WHAT IS NEEDED
Skip every line before the one containing "Letter: [937,115,971,149] ->", then copy that line and the rest of the entries below exactly, through the last line.

Saved entries

......

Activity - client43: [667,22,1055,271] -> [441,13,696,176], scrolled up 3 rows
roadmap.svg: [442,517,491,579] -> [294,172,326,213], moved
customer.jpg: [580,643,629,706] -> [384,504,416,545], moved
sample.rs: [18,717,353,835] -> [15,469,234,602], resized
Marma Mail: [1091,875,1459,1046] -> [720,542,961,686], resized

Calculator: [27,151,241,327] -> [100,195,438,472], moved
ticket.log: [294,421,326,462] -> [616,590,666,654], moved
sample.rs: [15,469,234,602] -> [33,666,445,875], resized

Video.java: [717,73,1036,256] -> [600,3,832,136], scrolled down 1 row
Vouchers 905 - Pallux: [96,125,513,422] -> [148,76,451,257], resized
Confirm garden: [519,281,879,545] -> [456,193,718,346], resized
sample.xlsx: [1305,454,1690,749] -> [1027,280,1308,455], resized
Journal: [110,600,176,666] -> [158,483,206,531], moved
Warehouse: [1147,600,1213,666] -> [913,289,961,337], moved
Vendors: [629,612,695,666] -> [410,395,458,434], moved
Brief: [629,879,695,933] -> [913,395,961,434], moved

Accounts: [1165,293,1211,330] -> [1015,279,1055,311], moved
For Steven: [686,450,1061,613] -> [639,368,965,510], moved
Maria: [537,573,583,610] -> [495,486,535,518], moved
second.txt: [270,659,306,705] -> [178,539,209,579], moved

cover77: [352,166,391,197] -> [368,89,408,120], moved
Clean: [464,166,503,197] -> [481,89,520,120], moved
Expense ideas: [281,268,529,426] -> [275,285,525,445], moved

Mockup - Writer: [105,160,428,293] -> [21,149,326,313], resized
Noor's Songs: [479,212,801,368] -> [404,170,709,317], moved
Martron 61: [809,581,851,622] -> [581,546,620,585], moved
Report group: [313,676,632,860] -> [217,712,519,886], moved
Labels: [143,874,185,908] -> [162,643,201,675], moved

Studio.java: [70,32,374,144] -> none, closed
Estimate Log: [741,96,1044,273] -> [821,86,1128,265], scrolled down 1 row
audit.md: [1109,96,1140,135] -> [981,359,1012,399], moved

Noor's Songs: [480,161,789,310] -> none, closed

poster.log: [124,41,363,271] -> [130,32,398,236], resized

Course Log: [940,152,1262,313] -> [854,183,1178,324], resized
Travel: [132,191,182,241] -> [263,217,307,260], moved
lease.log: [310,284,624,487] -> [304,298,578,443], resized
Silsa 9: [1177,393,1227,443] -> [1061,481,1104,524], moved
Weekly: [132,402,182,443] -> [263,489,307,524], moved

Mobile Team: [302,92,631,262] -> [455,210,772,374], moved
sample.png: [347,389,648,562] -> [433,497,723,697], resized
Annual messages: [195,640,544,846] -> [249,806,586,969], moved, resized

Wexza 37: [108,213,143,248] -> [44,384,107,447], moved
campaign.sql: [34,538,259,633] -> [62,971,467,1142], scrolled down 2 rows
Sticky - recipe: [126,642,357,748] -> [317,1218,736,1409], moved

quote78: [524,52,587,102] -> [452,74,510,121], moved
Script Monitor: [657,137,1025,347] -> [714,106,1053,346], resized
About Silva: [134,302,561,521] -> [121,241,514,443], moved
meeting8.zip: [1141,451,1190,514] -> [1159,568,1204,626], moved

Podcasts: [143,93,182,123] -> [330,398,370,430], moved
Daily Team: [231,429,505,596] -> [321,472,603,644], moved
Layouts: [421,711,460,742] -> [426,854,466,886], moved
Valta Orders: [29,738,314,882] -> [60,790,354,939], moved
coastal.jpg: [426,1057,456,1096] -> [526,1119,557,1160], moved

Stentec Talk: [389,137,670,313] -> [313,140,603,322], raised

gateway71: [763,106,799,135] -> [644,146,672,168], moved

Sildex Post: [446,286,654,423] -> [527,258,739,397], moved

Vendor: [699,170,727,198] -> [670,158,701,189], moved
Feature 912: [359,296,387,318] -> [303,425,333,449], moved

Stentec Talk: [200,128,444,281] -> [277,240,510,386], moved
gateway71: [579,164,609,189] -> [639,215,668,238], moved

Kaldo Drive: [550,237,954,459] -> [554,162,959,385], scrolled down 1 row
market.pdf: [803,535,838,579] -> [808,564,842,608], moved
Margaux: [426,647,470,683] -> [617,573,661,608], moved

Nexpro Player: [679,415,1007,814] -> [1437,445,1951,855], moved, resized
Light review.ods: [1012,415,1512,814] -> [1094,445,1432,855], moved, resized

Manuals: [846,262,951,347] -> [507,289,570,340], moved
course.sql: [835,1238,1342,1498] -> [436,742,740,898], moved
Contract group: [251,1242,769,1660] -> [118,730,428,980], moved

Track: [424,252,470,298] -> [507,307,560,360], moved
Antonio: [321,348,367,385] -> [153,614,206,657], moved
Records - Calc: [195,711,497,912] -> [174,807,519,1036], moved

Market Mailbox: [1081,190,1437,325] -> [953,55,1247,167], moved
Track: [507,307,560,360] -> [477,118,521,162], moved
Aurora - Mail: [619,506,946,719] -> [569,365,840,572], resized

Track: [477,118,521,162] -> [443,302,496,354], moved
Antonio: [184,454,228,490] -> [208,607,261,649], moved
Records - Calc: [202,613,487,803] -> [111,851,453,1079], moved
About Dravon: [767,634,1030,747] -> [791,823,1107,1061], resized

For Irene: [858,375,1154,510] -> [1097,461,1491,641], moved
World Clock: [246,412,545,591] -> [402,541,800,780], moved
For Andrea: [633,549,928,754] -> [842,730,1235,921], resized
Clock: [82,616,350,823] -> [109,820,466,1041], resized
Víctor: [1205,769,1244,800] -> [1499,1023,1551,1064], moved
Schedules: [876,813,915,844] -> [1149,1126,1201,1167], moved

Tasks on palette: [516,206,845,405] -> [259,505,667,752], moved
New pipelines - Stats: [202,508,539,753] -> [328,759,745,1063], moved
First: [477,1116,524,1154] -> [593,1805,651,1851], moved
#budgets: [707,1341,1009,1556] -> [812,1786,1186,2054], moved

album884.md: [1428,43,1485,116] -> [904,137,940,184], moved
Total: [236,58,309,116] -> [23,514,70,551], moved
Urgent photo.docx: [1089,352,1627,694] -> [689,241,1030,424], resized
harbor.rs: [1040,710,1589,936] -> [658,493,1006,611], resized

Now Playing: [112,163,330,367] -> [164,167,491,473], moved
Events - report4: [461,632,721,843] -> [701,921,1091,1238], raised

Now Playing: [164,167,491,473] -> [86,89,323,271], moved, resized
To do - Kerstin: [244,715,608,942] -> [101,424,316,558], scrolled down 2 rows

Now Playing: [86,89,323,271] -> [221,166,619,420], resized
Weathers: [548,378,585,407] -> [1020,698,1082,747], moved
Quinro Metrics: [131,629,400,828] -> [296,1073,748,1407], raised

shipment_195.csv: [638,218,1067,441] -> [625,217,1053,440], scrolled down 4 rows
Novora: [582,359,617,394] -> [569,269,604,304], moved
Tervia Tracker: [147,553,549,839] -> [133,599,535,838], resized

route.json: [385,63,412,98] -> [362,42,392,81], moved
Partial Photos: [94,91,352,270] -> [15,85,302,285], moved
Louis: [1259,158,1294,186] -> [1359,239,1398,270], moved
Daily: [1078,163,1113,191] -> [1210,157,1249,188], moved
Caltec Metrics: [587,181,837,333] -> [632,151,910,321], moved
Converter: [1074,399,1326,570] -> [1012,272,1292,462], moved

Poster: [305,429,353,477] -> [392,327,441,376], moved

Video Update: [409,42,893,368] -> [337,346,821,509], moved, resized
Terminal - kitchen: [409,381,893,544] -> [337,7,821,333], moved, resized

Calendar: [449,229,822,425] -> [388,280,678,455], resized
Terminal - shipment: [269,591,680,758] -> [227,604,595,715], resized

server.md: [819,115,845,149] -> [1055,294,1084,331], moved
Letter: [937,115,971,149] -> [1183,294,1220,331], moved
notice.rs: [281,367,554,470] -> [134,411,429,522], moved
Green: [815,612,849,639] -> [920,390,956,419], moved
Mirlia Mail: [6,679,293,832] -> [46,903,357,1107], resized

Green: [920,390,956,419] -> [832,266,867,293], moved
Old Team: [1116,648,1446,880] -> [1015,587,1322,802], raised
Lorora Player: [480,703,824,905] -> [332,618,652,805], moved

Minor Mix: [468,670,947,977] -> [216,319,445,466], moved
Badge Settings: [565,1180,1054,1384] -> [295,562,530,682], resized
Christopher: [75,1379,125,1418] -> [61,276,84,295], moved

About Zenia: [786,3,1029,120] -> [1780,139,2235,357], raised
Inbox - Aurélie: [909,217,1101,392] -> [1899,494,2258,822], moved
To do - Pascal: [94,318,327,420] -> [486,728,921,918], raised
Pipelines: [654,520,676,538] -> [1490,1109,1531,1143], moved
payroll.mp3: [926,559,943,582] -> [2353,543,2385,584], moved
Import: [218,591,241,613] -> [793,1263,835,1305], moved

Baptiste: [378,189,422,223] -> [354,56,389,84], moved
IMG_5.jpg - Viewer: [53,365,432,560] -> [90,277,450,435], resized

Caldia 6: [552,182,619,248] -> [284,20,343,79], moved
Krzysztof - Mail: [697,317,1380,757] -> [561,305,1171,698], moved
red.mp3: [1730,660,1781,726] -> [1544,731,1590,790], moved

......

ANSWER SECTION
Letter: [937,115,971,149] -> [1183,294,1220,331], moved
notice.rs: [281,367,554,470] -> [134,411,429,522], moved
Green: [815,612,849,639] -> [920,390,956,419], moved
Mirlia Mail: [6,679,293,832] -> [46,903,357,1107], resized

Green: [920,390,956,419] -> [832,266,867,293], moved
Old Team: [1116,648,1446,880] -> [1015,587,1322,802], raised
Lorora Player: [480,703,824,905] -> [332,618,652,805], moved

Minor Mix: [468,670,947,977] -> [216,319,445,466], moved
Badge Settings: [565,1180,1054,1384] -> [295,562,530,682], resized
Christopher: [75,1379,125,1418] -> [61,276,84,295], moved

About Zenia: [786,3,1029,120] -> [1780,139,2235,357], raised
Inbox - Aurélie: [909,217,1101,392] -> [1899,494,2258,822], moved
To do - Pascal: [94,318,327,420] -> [486,728,921,918], raised
Pipelines: [654,520,676,538] -> [1490,1109,1531,1143], moved
payroll.mp3: [926,559,943,582] -> [2353,543,2385,584], moved
Import: [218,591,241,613] -> [793,1263,835,1305], moved

Baptiste: [378,189,422,223] -> [354,56,389,84], moved
IMG_5.jpg - Viewer: [53,365,432,560] -> [90,277,450,435], resized

Caldia 6: [552,182,619,248] -> [284,20,343,79], moved
Krzysztof - Mail: [697,317,1380,757] -> [561,305,1171,698], moved
red.mp3: [1730,660,1781,726] -> [1544,731,1590,790], moved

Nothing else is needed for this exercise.